§ **Dataset entries**
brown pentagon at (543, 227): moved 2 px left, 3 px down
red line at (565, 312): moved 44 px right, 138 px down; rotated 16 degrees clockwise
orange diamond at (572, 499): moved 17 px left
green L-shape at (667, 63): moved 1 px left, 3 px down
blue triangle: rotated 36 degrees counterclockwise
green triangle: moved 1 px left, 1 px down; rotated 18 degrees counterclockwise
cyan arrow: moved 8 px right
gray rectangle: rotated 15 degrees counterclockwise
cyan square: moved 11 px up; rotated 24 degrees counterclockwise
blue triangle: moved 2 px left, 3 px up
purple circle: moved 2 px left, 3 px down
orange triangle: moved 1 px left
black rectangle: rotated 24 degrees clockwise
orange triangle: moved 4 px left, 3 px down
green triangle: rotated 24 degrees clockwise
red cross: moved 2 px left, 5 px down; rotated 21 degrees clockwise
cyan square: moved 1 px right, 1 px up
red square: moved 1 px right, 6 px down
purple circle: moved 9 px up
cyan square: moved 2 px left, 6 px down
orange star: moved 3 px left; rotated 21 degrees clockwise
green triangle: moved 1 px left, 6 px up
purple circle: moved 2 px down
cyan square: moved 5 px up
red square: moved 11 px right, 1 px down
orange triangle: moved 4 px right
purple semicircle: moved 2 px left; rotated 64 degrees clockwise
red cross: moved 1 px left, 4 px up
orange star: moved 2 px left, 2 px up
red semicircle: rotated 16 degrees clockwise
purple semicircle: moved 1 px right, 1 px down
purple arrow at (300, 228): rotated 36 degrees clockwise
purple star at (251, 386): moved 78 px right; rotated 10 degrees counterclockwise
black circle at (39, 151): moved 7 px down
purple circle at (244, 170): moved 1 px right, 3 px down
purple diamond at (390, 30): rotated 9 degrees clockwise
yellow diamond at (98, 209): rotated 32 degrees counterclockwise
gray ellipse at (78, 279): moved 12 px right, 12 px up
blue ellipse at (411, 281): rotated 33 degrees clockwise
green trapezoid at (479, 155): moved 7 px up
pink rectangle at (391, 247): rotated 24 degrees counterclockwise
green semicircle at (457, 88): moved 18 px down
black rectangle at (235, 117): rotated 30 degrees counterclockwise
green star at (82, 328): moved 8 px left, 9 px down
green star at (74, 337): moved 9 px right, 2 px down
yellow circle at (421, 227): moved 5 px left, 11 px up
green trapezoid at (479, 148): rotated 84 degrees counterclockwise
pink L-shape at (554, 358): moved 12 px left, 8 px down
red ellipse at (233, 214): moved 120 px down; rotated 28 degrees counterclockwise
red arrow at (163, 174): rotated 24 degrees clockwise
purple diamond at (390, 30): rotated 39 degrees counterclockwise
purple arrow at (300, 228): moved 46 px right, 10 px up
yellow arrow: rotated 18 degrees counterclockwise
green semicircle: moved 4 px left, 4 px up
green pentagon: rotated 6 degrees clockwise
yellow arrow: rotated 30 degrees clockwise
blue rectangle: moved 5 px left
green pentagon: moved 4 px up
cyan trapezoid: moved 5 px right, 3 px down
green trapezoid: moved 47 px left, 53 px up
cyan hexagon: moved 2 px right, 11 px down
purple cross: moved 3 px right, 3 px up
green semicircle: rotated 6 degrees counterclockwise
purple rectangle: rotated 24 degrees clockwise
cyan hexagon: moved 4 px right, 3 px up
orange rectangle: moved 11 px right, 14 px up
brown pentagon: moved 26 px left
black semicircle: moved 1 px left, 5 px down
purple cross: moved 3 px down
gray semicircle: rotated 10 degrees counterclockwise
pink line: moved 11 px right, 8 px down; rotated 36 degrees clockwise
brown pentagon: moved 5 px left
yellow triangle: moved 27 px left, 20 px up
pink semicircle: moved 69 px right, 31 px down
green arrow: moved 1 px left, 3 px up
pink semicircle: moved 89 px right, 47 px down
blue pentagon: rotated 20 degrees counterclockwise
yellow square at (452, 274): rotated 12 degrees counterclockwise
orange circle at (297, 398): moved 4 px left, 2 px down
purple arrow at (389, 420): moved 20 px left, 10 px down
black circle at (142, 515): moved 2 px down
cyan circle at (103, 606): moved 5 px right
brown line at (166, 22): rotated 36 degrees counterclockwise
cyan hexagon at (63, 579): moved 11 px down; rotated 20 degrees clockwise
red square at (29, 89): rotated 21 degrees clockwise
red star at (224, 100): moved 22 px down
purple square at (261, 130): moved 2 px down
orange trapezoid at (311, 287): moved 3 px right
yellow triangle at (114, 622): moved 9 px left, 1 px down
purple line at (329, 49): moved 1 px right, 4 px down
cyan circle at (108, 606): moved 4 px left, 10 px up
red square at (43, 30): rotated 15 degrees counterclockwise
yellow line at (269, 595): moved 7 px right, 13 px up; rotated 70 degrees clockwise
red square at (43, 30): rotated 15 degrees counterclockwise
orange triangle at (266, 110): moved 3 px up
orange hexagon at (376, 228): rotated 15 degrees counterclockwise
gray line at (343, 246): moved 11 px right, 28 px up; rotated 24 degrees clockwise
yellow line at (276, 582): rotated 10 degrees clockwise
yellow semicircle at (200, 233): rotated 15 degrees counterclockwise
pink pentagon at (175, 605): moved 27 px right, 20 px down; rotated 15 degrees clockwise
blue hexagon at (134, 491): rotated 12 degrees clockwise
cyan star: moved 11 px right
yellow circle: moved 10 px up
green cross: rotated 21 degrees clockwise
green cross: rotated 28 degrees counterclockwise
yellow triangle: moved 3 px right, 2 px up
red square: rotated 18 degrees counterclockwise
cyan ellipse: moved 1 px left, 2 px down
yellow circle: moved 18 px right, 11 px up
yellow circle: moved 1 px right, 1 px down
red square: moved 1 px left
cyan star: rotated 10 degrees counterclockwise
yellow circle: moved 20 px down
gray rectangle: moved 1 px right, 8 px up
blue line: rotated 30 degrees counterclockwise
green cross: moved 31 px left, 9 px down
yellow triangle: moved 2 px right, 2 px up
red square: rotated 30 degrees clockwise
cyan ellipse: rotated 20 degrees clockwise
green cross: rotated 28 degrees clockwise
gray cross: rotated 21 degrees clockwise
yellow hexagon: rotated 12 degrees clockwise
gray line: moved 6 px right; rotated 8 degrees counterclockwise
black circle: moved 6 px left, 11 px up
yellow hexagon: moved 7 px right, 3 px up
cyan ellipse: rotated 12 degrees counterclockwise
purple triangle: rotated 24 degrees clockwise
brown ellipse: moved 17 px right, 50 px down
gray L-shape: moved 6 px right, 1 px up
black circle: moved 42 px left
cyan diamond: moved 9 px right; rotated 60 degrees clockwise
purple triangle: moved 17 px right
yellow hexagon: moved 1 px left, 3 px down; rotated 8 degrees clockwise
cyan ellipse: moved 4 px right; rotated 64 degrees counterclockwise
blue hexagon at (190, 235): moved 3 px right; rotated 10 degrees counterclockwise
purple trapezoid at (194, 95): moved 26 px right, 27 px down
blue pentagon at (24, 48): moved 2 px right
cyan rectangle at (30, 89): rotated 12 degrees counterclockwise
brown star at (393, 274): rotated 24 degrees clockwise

§ **Required task**
Copy all of the data above line by line, without changing anything.

§ **Result**
brown pentagon at (543, 227): moved 2 px left, 3 px down
red line at (565, 312): moved 44 px right, 138 px down; rotated 16 degrees clockwise
orange diamond at (572, 499): moved 17 px left
green L-shape at (667, 63): moved 1 px left, 3 px down
blue triangle: rotated 36 degrees counterclockwise
green triangle: moved 1 px left, 1 px down; rotated 18 degrees counterclockwise
cyan arrow: moved 8 px right
gray rectangle: rotated 15 degrees counterclockwise
cyan square: moved 11 px up; rotated 24 degrees counterclockwise
blue triangle: moved 2 px left, 3 px up
purple circle: moved 2 px left, 3 px down
orange triangle: moved 1 px left
black rectangle: rotated 24 degrees clockwise
orange triangle: moved 4 px left, 3 px down
green triangle: rotated 24 degrees clockwise
red cross: moved 2 px left, 5 px down; rotated 21 degrees clockwise
cyan square: moved 1 px right, 1 px up
red square: moved 1 px right, 6 px down
purple circle: moved 9 px up
cyan square: moved 2 px left, 6 px down
orange star: moved 3 px left; rotated 21 degrees clockwise
green triangle: moved 1 px left, 6 px up
purple circle: moved 2 px down
cyan square: moved 5 px up
red square: moved 11 px right, 1 px down
orange triangle: moved 4 px right
purple semicircle: moved 2 px left; rotated 64 degrees clockwise
red cross: moved 1 px left, 4 px up
orange star: moved 2 px left, 2 px up
red semicircle: rotated 16 degrees clockwise
purple semicircle: moved 1 px right, 1 px down
purple arrow at (300, 228): rotated 36 degrees clockwise
purple star at (251, 386): moved 78 px right; rotated 10 degrees counterclockwise
black circle at (39, 151): moved 7 px down
purple circle at (244, 170): moved 1 px right, 3 px down
purple diamond at (390, 30): rotated 9 degrees clockwise
yellow diamond at (98, 209): rotated 32 degrees counterclockwise
gray ellipse at (78, 279): moved 12 px right, 12 px up
blue ellipse at (411, 281): rotated 33 degrees clockwise
green trapezoid at (479, 155): moved 7 px up
pink rectangle at (391, 247): rotated 24 degrees counterclockwise
green semicircle at (457, 88): moved 18 px down
black rectangle at (235, 117): rotated 30 degrees counterclockwise
green star at (82, 328): moved 8 px left, 9 px down
green star at (74, 337): moved 9 px right, 2 px down
yellow circle at (421, 227): moved 5 px left, 11 px up
green trapezoid at (479, 148): rotated 84 degrees counterclockwise
pink L-shape at (554, 358): moved 12 px left, 8 px down
red ellipse at (233, 214): moved 120 px down; rotated 28 degrees counterclockwise
red arrow at (163, 174): rotated 24 degrees clockwise
purple diamond at (390, 30): rotated 39 degrees counterclockwise
purple arrow at (300, 228): moved 46 px right, 10 px up
yellow arrow: rotated 18 degrees counterclockwise
green semicircle: moved 4 px left, 4 px up
green pentagon: rotated 6 degrees clockwise
yellow arrow: rotated 30 degrees clockwise
blue rectangle: moved 5 px left
green pentagon: moved 4 px up
cyan trapezoid: moved 5 px right, 3 px down
green trapezoid: moved 47 px left, 53 px up
cyan hexagon: moved 2 px right, 11 px down
purple cross: moved 3 px right, 3 px up
green semicircle: rotated 6 degrees counterclockwise
purple rectangle: rotated 24 degrees clockwise
cyan hexagon: moved 4 px right, 3 px up
orange rectangle: moved 11 px right, 14 px up
brown pentagon: moved 26 px left
black semicircle: moved 1 px left, 5 px down
purple cross: moved 3 px down
gray semicircle: rotated 10 degrees counterclockwise
pink line: moved 11 px right, 8 px down; rotated 36 degrees clockwise
brown pentagon: moved 5 px left
yellow triangle: moved 27 px left, 20 px up
pink semicircle: moved 69 px right, 31 px down
green arrow: moved 1 px left, 3 px up
pink semicircle: moved 89 px right, 47 px down
blue pentagon: rotated 20 degrees counterclockwise
yellow square at (452, 274): rotated 12 degrees counterclockwise
orange circle at (297, 398): moved 4 px left, 2 px down
purple arrow at (389, 420): moved 20 px left, 10 px down
black circle at (142, 515): moved 2 px down
cyan circle at (103, 606): moved 5 px right
brown line at (166, 22): rotated 36 degrees counterclockwise
cyan hexagon at (63, 579): moved 11 px down; rotated 20 degrees clockwise
red square at (29, 89): rotated 21 degrees clockwise
red star at (224, 100): moved 22 px down
purple square at (261, 130): moved 2 px down
orange trapezoid at (311, 287): moved 3 px right
yellow triangle at (114, 622): moved 9 px left, 1 px down
purple line at (329, 49): moved 1 px right, 4 px down
cyan circle at (108, 606): moved 4 px left, 10 px up
red square at (43, 30): rotated 15 degrees counterclockwise
yellow line at (269, 595): moved 7 px right, 13 px up; rotated 70 degrees clockwise
red square at (43, 30): rotated 15 degrees counterclockwise
orange triangle at (266, 110): moved 3 px up
orange hexagon at (376, 228): rotated 15 degrees counterclockwise
gray line at (343, 246): moved 11 px right, 28 px up; rotated 24 degrees clockwise
yellow line at (276, 582): rotated 10 degrees clockwise
yellow semicircle at (200, 233): rotated 15 degrees counterclockwise
pink pentagon at (175, 605): moved 27 px right, 20 px down; rotated 15 degrees clockwise
blue hexagon at (134, 491): rotated 12 degrees clockwise
cyan star: moved 11 px right
yellow circle: moved 10 px up
green cross: rotated 21 degrees clockwise
green cross: rotated 28 degrees counterclockwise
yellow triangle: moved 3 px right, 2 px up
red square: rotated 18 degrees counterclockwise
cyan ellipse: moved 1 px left, 2 px down
yellow circle: moved 18 px right, 11 px up
yellow circle: moved 1 px right, 1 px down
red square: moved 1 px left
cyan star: rotated 10 degrees counterclockwise
yellow circle: moved 20 px down
gray rectangle: moved 1 px right, 8 px up
blue line: rotated 30 degrees counterclockwise
green cross: moved 31 px left, 9 px down
yellow triangle: moved 2 px right, 2 px up
red square: rotated 30 degrees clockwise
cyan ellipse: rotated 20 degrees clockwise
green cross: rotated 28 degrees clockwise
gray cross: rotated 21 degrees clockwise
yellow hexagon: rotated 12 degrees clockwise
gray line: moved 6 px right; rotated 8 degrees counterclockwise
black circle: moved 6 px left, 11 px up
yellow hexagon: moved 7 px right, 3 px up
cyan ellipse: rotated 12 degrees counterclockwise
purple triangle: rotated 24 degrees clockwise
brown ellipse: moved 17 px right, 50 px down
gray L-shape: moved 6 px right, 1 px up
black circle: moved 42 px left
cyan diamond: moved 9 px right; rotated 60 degrees clockwise
purple triangle: moved 17 px right
yellow hexagon: moved 1 px left, 3 px down; rotated 8 degrees clockwise
cyan ellipse: moved 4 px right; rotated 64 degrees counterclockwise
blue hexagon at (190, 235): moved 3 px right; rotated 10 degrees counterclockwise
purple trapezoid at (194, 95): moved 26 px right, 27 px down
blue pentagon at (24, 48): moved 2 px right
cyan rectangle at (30, 89): rotated 12 degrees counterclockwise
brown star at (393, 274): rotated 24 degrees clockwise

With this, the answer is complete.